** PROBLEM DESCRIPTION **
Determine the number of lines in the data below that contain the string "DGND", and respond with that number alone.

** EXERCISE DATA **
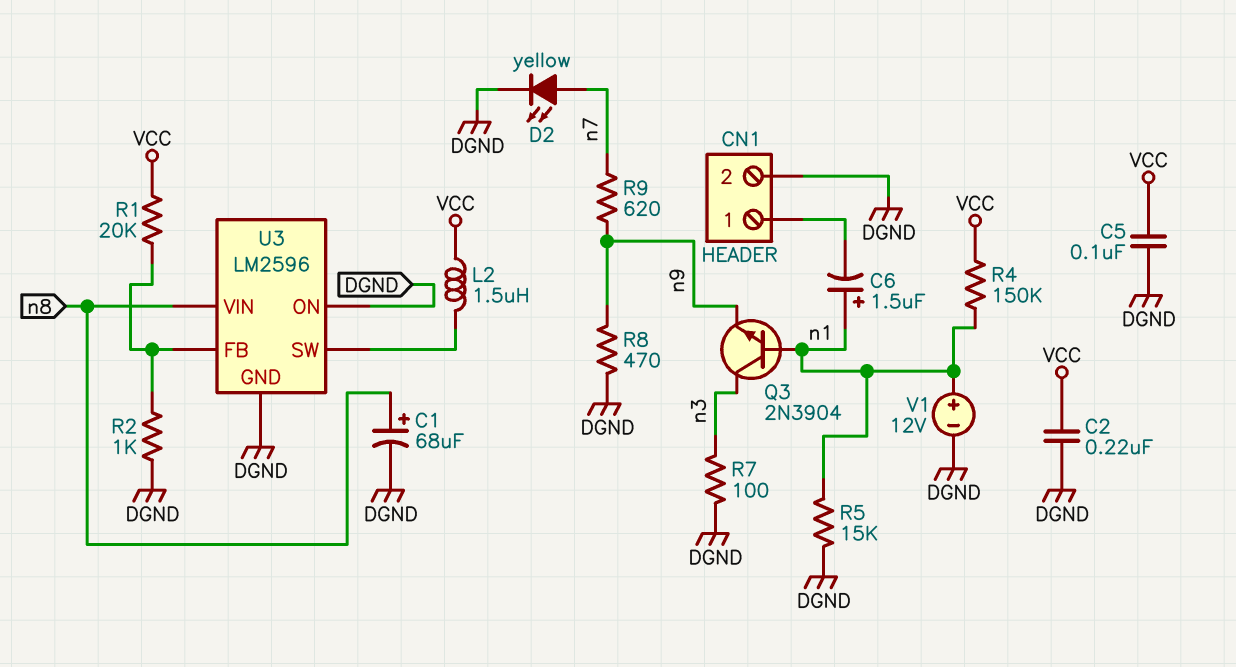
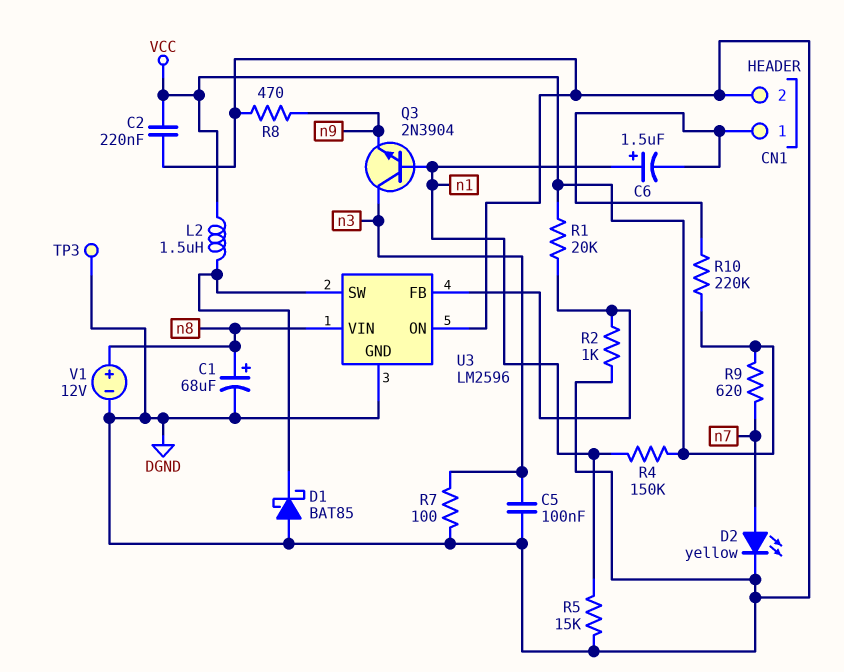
C5: 100nF (DGND, VCC) -> 100nF (DGND, n3)
D1: none -> schottky BAT85 (A DGND, K U3/SW)
R9: 620 (n7, n9) -> 620 (VCC, n7)
R10: none -> 220k (CN1/1, VCC)
TP3: none -> test point (DGND)
V1: 12V (plus n1, minus DGND) -> 12V (plus n8, minus DGND)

** RESPONSE BOX **
4